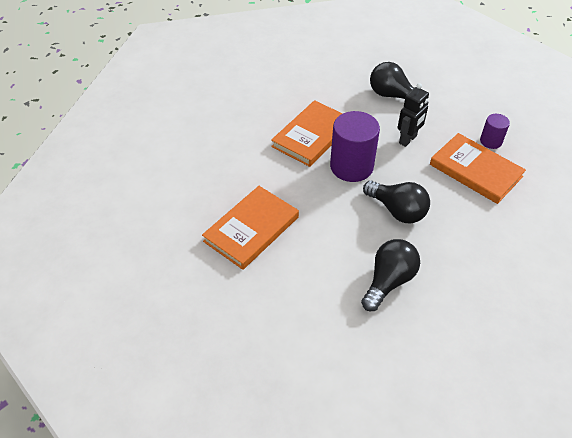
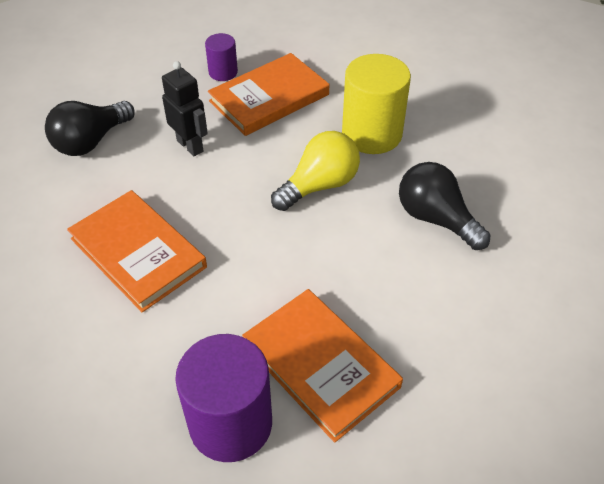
camera: 80 degrees left, 0 degrees up
(351, 166) = (223, 217): purple cylinder -> purple cylinder (230, 423)
(397, 210) = (319, 185): black light bulb -> yellow light bulb
(463, 235) = (372, 134): none -> yellow cylinder

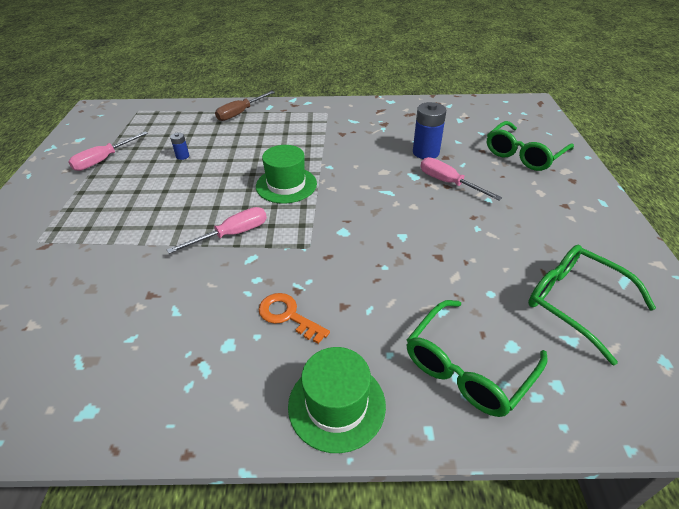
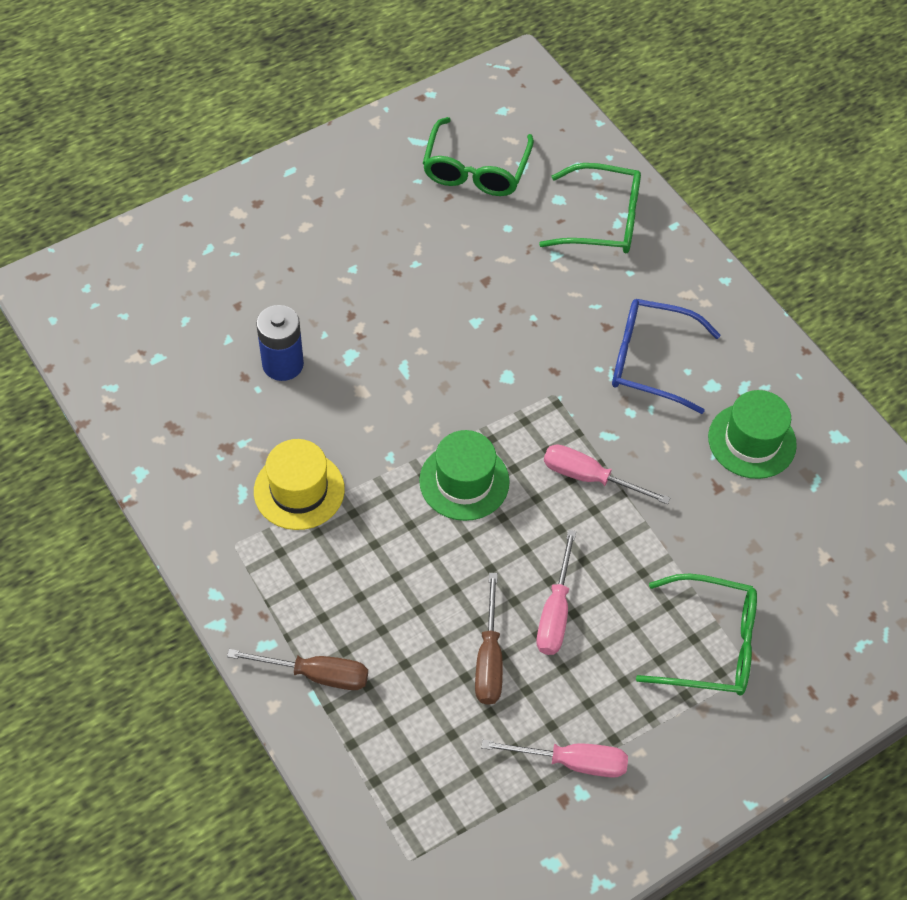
camera: 125 degrees left, 15 degrees up
(182, 156) = (489, 658): blue battery -> brown screwdriver
(287, 316) = (650, 361): orange key -> blue glasses
(336, 405) = (699, 285): green hat -> green hat (752, 441)
(338, 135) = (299, 490): none -> yellow hat
(448, 183) = (343, 315): pink screwdriver -> pink screwdriver (555, 611)
(523, 155) = (222, 260): green glasses -> green glasses (710, 644)

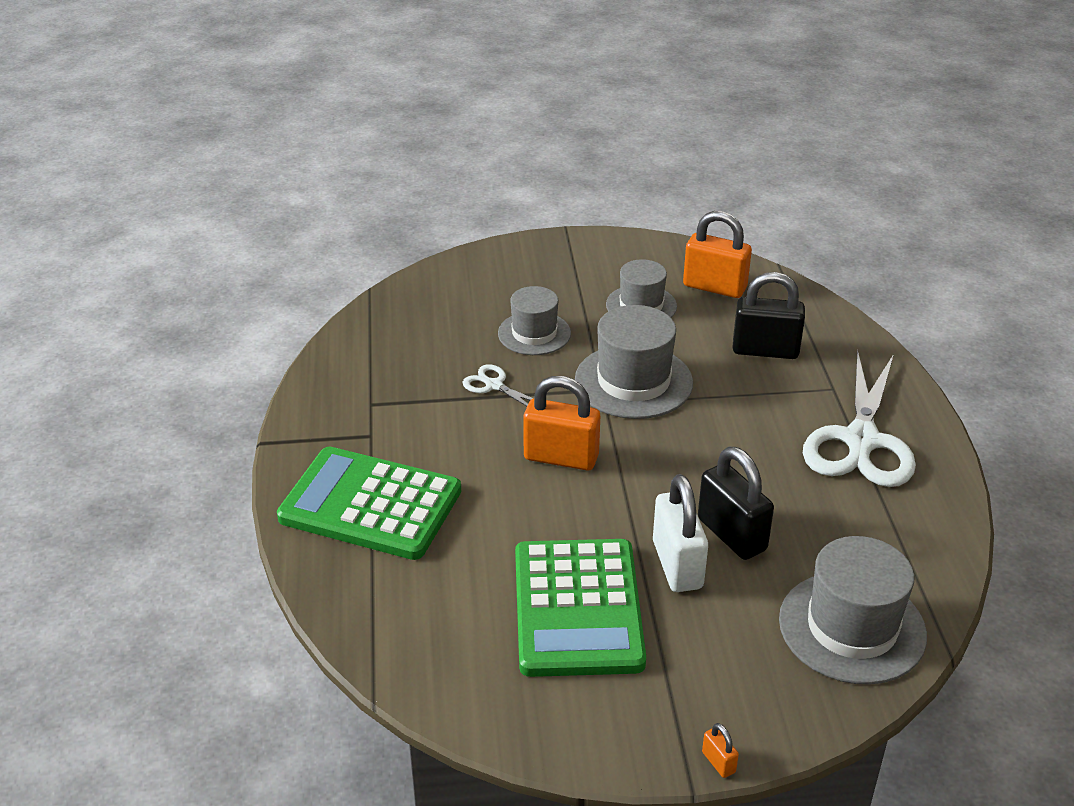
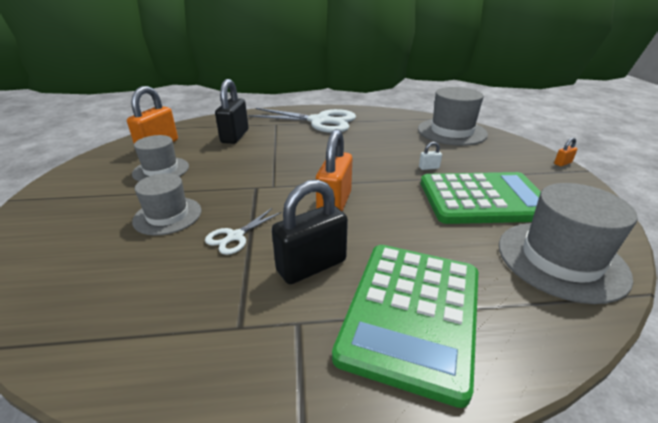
camera: 90 degrees left, 5 degrees down
(633, 381) = (251, 175): grey hat -> grey hat (561, 259)
(677, 565) = (429, 167): white padlock -> white padlock, size x0.42
(731, 534) = (398, 152): black padlock -> black padlock (311, 266)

Task to carry out: Write out exactly the lines running from the one with "(523, 155) = (222, 260): green" through the end of the material, both ends included, while leaving the pictures out.

Solution for this exercise:
(523, 155) = (222, 260): green glasses -> green glasses (710, 644)

camera: 90 degrees left, 5 degrees down
(633, 381) = (251, 175): grey hat -> grey hat (561, 259)
(677, 565) = (429, 167): white padlock -> white padlock, size x0.42
(731, 534) = (398, 152): black padlock -> black padlock (311, 266)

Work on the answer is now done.